_LISTED ENTRIES_

>>

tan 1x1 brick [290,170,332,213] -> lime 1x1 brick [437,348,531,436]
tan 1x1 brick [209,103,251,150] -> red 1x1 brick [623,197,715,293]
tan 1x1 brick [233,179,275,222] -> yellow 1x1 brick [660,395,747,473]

<<
>>

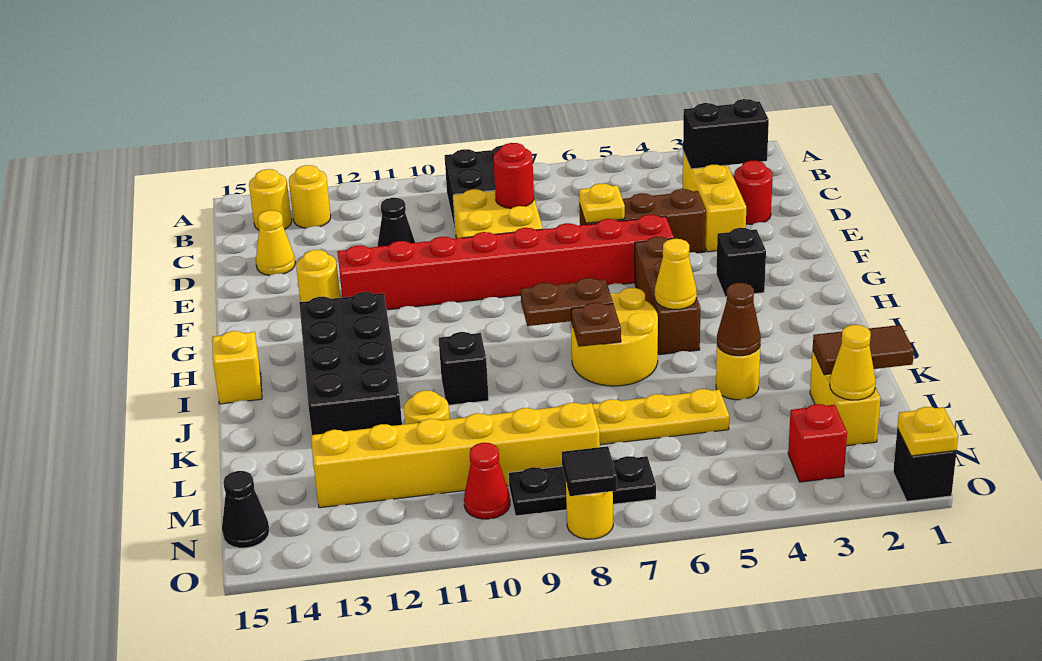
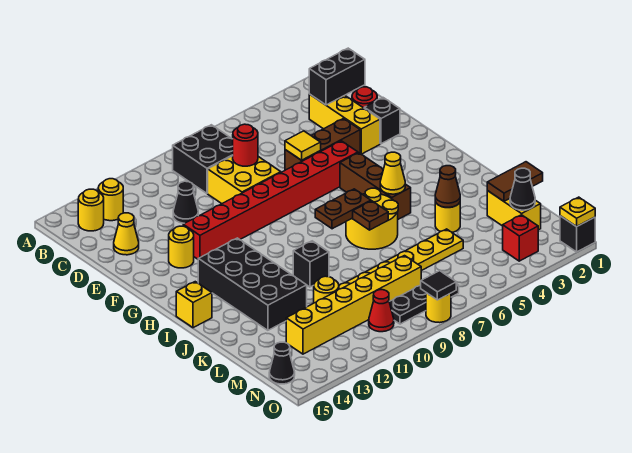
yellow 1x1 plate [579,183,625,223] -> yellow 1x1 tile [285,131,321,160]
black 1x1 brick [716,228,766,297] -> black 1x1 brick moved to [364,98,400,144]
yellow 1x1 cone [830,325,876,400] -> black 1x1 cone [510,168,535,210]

<<
>>

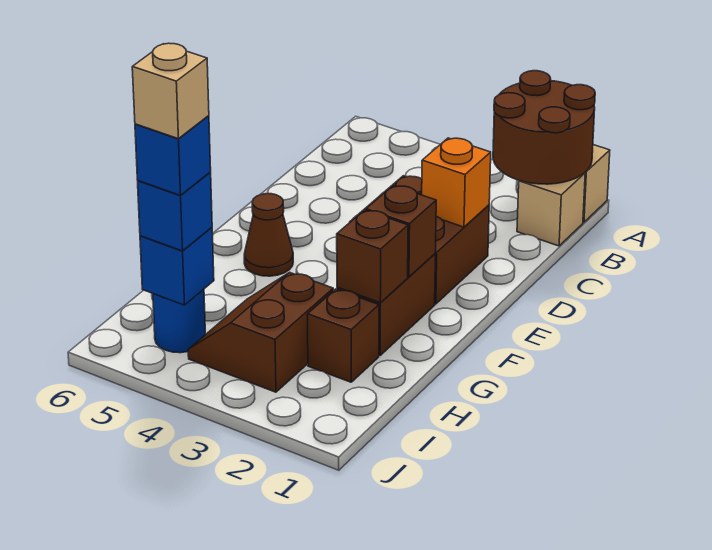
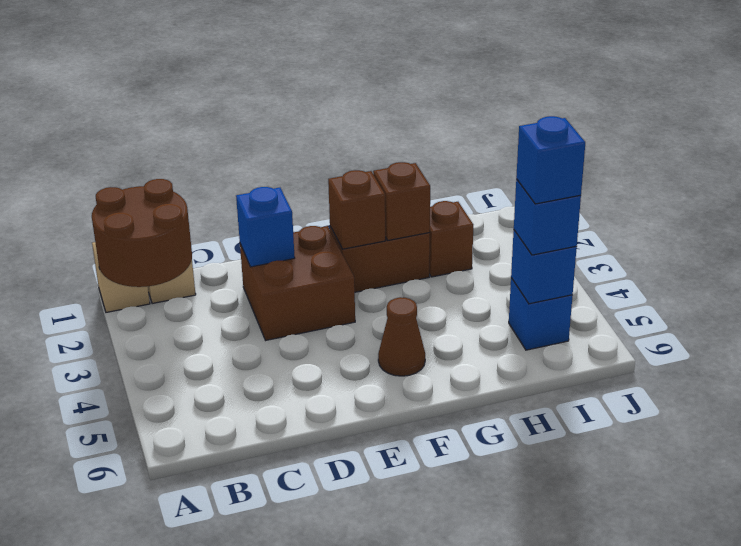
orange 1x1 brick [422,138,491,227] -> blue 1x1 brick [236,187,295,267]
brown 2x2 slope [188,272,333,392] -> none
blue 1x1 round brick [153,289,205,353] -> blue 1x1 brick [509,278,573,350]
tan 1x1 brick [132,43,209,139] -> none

<<

Scan the data above for the string "yellow". Copy every line in which it appears.

tan 1x1 brick [233,179,275,222] -> yellow 1x1 brick [660,395,747,473]
yellow 1x1 plate [579,183,625,223] -> yellow 1x1 tile [285,131,321,160]
yellow 1x1 cone [830,325,876,400] -> black 1x1 cone [510,168,535,210]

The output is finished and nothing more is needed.